What you return must match the records exactly, except that the pictures are gone.
---------- Extracted records ----------
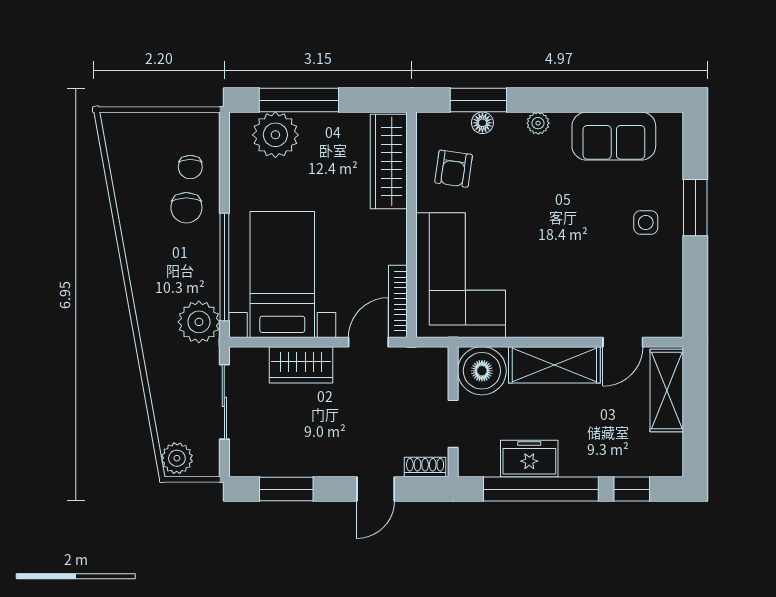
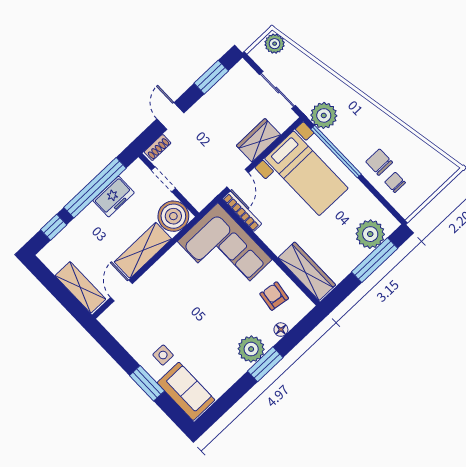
window: (478, 100) -> (265, 364), moved
plant: (538, 123) -> (251, 349), width x1.88, depth x1.88
sofa: (614, 136) -> (186, 391), moved, turned 90

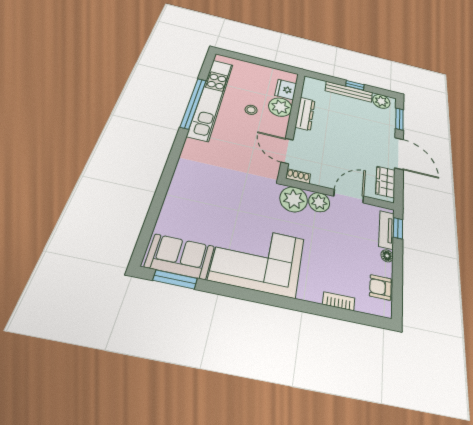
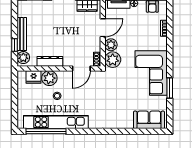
window: (355, 85) -> (15, 45), moved
plant: (381, 101) -> (23, 58), moved
window: (194, 103) -> (46, 131), moved
door: (349, 196) -> (103, 28), swing flipped
sofa: (180, 256) -> (149, 120), moved, turned 90
window: (175, 279) -> (170, 88), moved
----------
**Written answer**
window: (478, 100) -> (265, 364), moved
plant: (538, 123) -> (251, 349), width x1.88, depth x1.88
sofa: (614, 136) -> (186, 391), moved, turned 90

window: (355, 85) -> (15, 45), moved
plant: (381, 101) -> (23, 58), moved
window: (194, 103) -> (46, 131), moved
door: (349, 196) -> (103, 28), swing flipped
sofa: (180, 256) -> (149, 120), moved, turned 90
window: (175, 279) -> (170, 88), moved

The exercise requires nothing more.